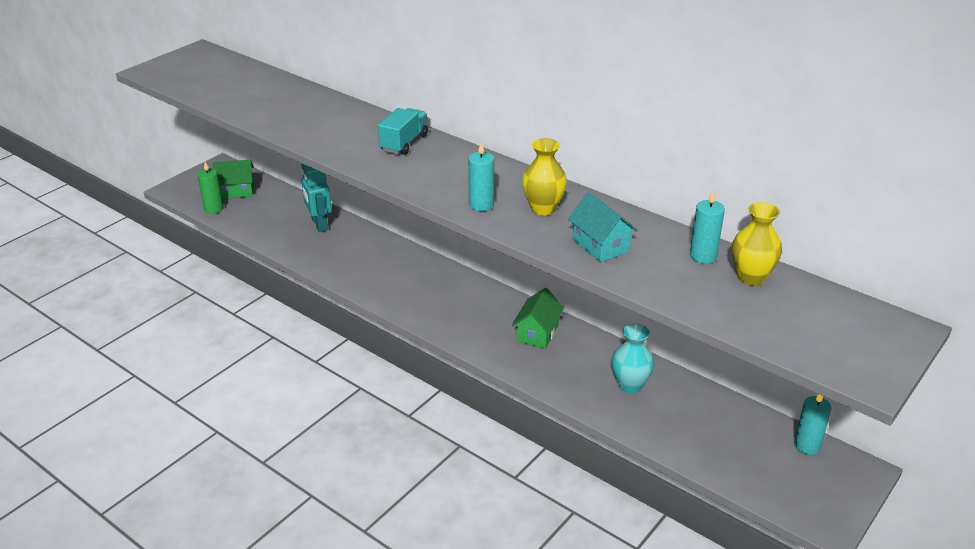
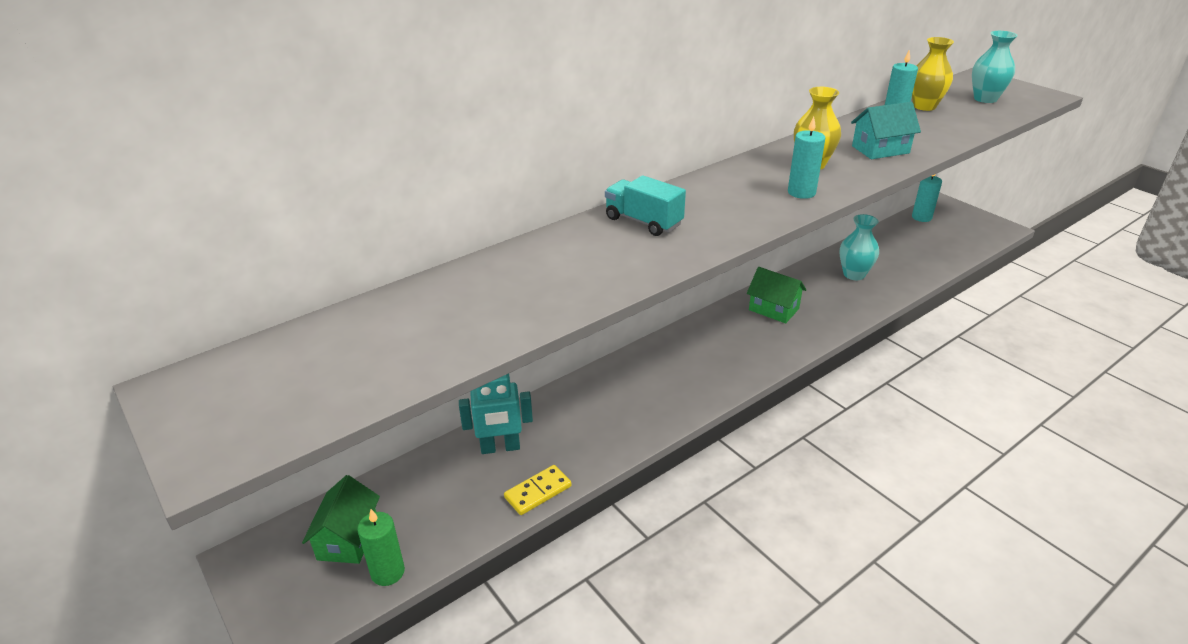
camera: 75 degrees left, 0 degrees up
none -> yellow domino [504,465,571,515]
none -> turquoise vase [972,31,1018,103]

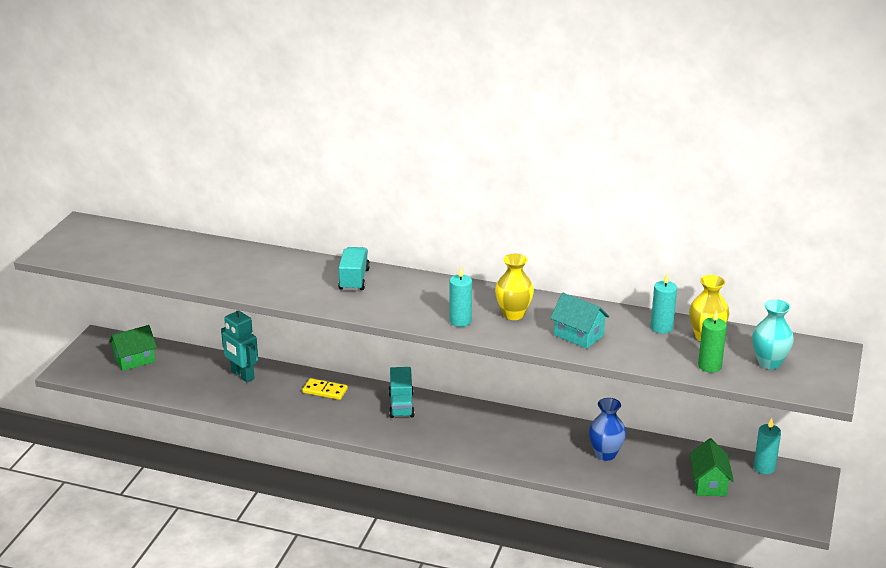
camera: 55 degrees right, 5 degrees down
green candle [357,509,405,586] -> green candle moved to [698,309,727,373]
yellow domino [504,465,571,515] -> yellow domino moved to [302,378,348,400]
green house [747,267,807,324] -> green house moved to [689,438,734,496]
turquoise vase [840,214,879,280] -> blue vase [589,398,626,461]
none -> turquoise truck [389,367,415,418]

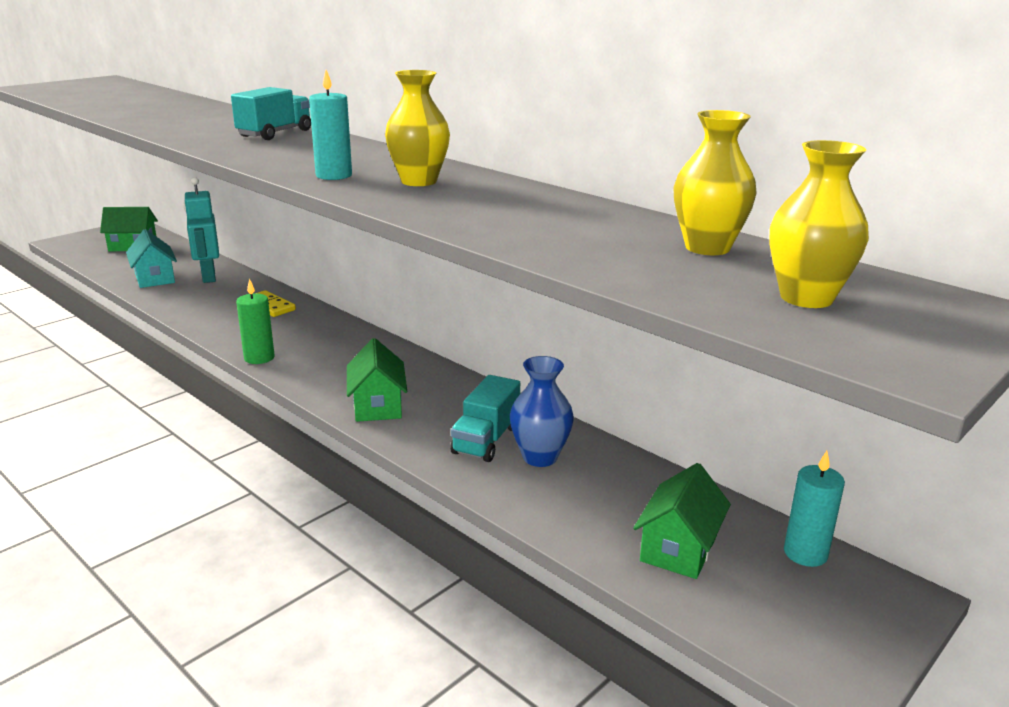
camera: 25 degrees right, 5 degrees down
turquoise truck [389,367,415,418] -> turquoise truck moved to [450,375,520,462]
turquoise house [550,293,610,349] -> turquoise house moved to [126,229,177,288]
turquoise candle [651,273,677,334] -> none
green candle [698,309,727,373] -> green candle moved to [236,279,274,364]
turquoise vase [752,299,794,369] -> yellow vase [770,140,869,308]
none -> green house [347,338,407,422]

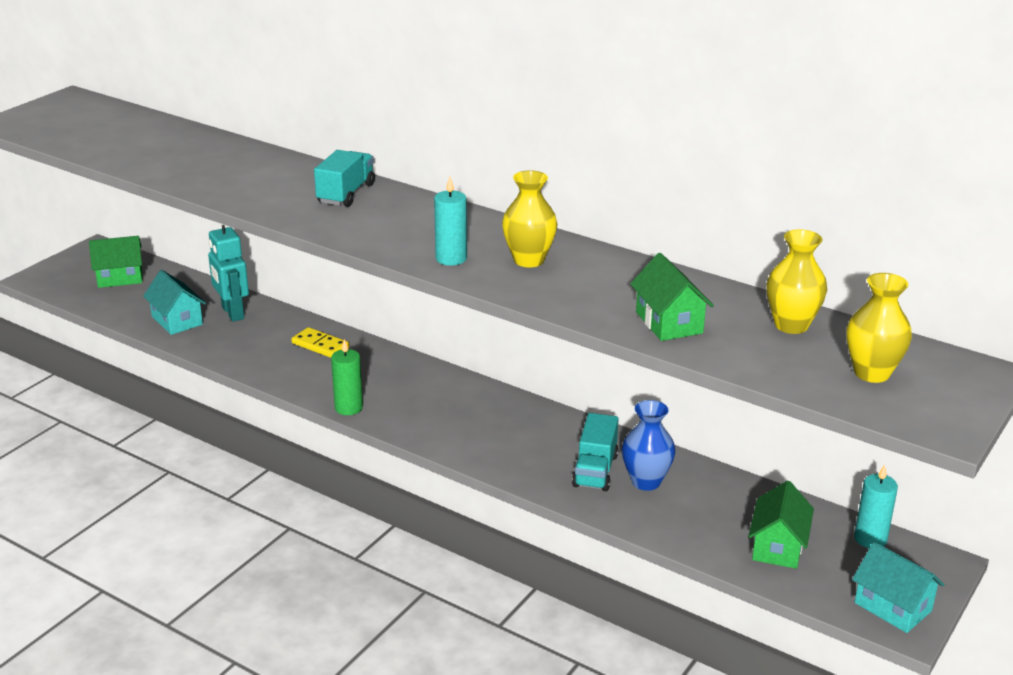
camera: 10 degrees left, 5 degrees up
green house [347,338,407,422] -> green house moved to [630,253,714,341]
none -> turquoise house [852,542,945,633]

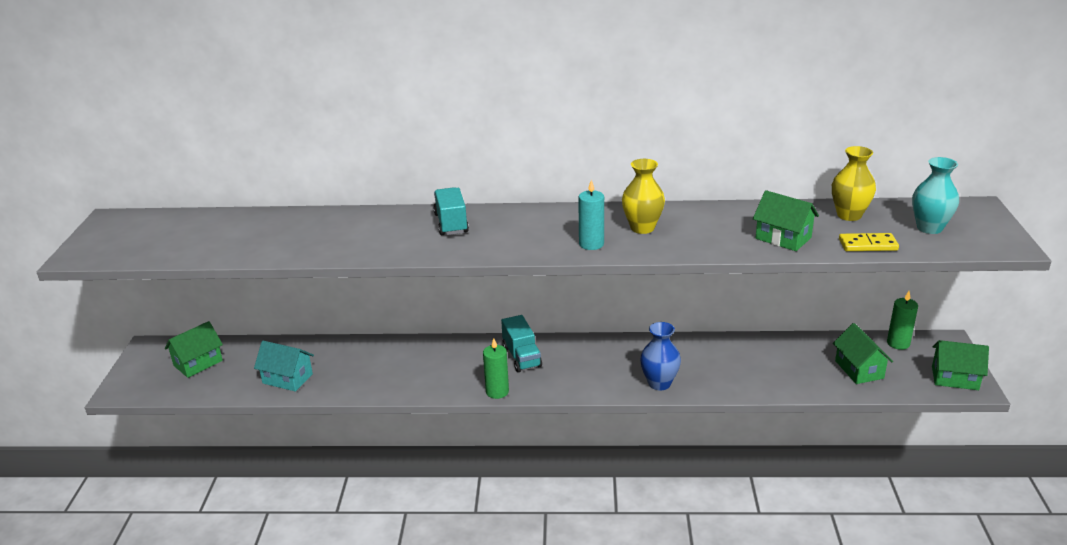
camera: 30 degrees left, 0 degrees up
turquoise robot [208,223,249,322] -> none
yellow domino [291,327,349,358] -> yellow domino moved to [839,233,899,251]
turquoise truck [572,413,619,491] -> turquoise truck moved to [501,315,542,372]
blue vase [622,400,675,491] -> blue vase moved to [640,322,681,390]
yellow vase [846,273,912,383] -> turquoise vase [912,157,959,234]
turquoise house [852,542,945,633] -> green house [932,340,989,390]
turquoise candle [854,464,898,548] -> green candle [887,291,918,350]

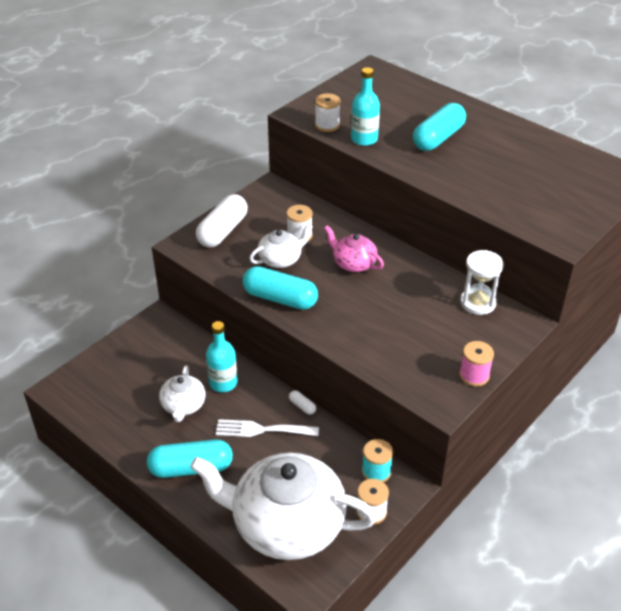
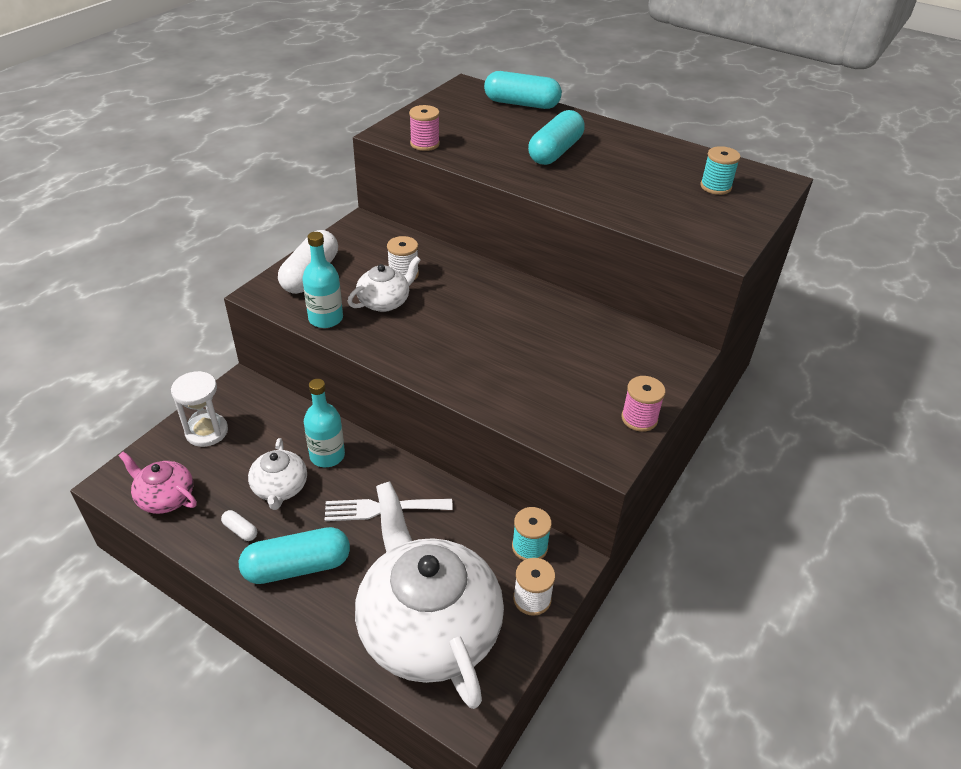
camera: 10 degrees left, 0 degrees up
white teapot [190,453,377,560] -> white teapot turned 60 degrees clockwise [355,481,504,709]
turquoise capsule [243,266,318,310] -> turquoise capsule moved to [484,71,562,109]
white capsule [289,390,316,415] -> white capsule moved to [221,510,257,541]
white spool [315,93,341,132] -> pink spool [409,105,440,151]
pink teapot [324,225,384,272] -> pink teapot moved to [119,452,197,514]
turquoise bottle [351,67,380,146] -> turquoise bottle moved to [302,232,343,328]
white hourglass [460,250,504,315] -> white hourglass moved to [171,371,228,447]
none -> turquoise spool [700,146,741,195]

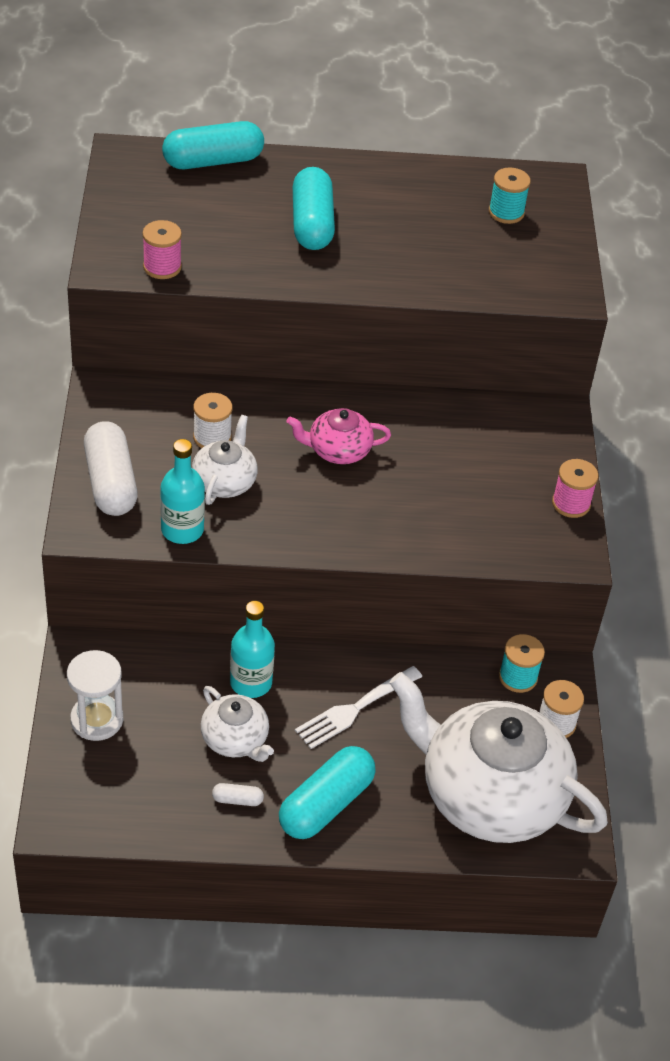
camera: 35 degrees left, 5 degrees up
pink teapot [119,452,197,514] -> pink teapot moved to [286,408,391,464]

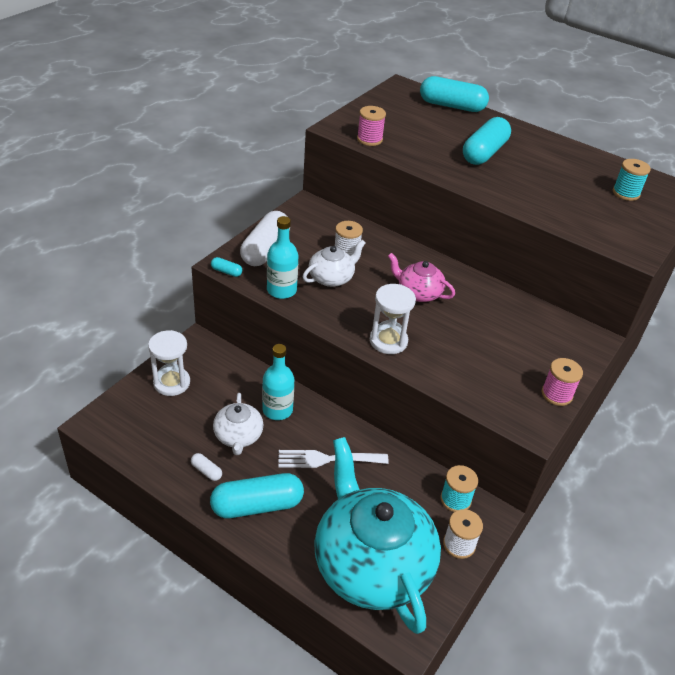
camera: 35 degrees right, 5 degrees down
white teapot [390,672,608,843] -> turquoise teapot [314,437,441,634]
none -> turquoise capsule [211,257,242,277]
none -> white hourglass [370,284,416,354]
-*-
» **DIRECTIONS FOR THIS TASK**
Going back to the data above, write out everything from the line with "none -> turquoise house [852,542,945,633]" down to the line with "camera: 10 degrees left, 0 degrees up", both included, leaving every picture out.

» **RESPONSE TO THIS TASK**
none -> turquoise house [852,542,945,633]

camera: 30 degrees left, 0 degrees up
turquoise robot [208,223,249,322] -> none
yellow domino [291,327,349,358] -> yellow domino moved to [839,233,899,251]
turquoise truck [572,413,619,491] -> turquoise truck moved to [501,315,542,372]
blue vase [622,400,675,491] -> blue vase moved to [640,322,681,390]
yellow vase [846,273,912,383] -> turquoise vase [912,157,959,234]
turquoise house [852,542,945,633] -> green house [932,340,989,390]
turquoise candle [854,464,898,548] -> green candle [887,291,918,350]

camera: 10 degrees left, 0 degrees up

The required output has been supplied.